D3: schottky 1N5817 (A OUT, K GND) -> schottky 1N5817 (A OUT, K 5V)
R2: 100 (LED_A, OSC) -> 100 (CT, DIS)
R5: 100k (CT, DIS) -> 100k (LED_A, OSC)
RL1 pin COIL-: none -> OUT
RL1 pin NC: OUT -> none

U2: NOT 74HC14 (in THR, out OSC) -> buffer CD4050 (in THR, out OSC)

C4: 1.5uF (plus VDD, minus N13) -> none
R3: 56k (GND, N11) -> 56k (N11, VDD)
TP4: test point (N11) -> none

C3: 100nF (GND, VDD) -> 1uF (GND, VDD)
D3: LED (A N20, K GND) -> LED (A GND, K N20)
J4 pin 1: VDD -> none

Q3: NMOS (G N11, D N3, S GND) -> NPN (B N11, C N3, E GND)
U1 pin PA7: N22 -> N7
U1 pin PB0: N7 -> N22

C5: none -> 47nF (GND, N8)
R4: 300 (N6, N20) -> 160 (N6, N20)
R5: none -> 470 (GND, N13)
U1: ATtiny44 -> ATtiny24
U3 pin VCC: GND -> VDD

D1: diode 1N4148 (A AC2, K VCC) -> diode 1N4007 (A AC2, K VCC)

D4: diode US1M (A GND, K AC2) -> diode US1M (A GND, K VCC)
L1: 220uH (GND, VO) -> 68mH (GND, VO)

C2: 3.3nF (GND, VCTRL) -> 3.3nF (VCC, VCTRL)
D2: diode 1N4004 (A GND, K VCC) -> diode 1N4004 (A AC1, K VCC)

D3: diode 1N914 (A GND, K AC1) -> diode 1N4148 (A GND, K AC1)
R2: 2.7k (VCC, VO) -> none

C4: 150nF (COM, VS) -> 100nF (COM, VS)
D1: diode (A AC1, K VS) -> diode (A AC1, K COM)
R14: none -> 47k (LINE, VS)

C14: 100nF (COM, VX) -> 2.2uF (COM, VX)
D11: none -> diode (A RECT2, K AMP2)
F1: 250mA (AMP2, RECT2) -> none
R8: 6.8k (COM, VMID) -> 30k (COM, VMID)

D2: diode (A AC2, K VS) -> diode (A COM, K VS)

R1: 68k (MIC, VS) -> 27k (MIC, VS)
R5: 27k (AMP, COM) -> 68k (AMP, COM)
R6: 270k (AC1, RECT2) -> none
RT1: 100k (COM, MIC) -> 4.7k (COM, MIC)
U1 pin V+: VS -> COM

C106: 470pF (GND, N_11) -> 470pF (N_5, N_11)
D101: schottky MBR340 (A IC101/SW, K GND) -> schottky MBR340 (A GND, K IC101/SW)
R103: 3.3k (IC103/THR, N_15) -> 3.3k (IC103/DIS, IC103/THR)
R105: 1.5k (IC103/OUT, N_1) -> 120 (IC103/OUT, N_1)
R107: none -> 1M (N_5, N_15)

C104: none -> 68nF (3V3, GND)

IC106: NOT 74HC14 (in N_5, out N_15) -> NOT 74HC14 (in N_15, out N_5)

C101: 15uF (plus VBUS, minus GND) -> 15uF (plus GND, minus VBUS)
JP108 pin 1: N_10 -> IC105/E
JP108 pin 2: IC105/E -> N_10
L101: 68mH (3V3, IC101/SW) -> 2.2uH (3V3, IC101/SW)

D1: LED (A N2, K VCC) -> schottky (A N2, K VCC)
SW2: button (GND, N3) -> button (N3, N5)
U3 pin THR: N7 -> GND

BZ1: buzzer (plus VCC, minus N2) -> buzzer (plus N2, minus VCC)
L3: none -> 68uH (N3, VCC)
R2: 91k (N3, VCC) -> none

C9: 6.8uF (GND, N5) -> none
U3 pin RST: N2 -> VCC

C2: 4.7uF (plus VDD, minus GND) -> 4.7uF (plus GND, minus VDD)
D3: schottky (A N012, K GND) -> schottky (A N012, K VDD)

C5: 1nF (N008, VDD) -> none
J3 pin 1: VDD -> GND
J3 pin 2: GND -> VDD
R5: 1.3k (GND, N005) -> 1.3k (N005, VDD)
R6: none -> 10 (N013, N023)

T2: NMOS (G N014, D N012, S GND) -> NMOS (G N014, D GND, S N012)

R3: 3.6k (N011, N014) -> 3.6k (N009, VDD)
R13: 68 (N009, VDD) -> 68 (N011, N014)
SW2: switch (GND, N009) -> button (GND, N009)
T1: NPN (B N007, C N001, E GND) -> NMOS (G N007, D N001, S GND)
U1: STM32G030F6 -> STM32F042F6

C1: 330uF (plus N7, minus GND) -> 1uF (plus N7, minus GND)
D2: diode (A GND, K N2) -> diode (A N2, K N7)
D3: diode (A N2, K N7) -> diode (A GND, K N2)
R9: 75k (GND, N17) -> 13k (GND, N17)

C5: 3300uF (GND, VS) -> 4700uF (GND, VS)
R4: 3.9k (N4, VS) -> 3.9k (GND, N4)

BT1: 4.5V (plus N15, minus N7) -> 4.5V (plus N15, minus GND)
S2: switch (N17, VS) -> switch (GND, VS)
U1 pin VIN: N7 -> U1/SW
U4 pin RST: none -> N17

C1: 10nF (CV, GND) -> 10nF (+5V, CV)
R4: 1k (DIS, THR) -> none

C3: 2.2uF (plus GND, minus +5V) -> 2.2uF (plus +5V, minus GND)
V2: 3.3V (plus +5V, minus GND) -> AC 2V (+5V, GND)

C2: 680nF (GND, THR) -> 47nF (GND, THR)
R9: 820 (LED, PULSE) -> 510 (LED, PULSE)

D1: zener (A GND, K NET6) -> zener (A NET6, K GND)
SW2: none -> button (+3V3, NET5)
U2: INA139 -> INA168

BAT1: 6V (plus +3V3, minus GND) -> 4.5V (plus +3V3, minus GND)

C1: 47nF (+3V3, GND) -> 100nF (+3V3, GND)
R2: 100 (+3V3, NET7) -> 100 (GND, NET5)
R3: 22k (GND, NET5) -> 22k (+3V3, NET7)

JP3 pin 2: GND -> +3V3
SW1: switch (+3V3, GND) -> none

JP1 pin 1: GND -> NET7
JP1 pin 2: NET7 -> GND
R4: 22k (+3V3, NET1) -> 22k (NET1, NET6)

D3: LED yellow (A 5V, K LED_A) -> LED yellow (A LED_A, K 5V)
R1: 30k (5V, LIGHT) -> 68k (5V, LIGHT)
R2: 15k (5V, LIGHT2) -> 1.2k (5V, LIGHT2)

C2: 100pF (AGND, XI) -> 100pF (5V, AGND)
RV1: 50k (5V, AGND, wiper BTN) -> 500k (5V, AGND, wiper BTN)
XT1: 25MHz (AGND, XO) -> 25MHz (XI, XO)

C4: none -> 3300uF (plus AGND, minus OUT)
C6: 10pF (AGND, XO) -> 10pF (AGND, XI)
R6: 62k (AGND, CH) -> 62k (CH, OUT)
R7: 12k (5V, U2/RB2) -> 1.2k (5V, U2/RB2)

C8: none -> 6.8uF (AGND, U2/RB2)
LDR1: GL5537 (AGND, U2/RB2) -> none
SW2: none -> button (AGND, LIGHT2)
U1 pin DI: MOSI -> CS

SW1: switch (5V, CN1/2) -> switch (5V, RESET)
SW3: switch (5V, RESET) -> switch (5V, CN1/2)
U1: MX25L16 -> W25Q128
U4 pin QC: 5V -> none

TASK PROMPT
Search the records above for the string "RESET" and copy each line that holds it.

ANSWER BOX
SW1: switch (5V, CN1/2) -> switch (5V, RESET)
SW3: switch (5V, RESET) -> switch (5V, CN1/2)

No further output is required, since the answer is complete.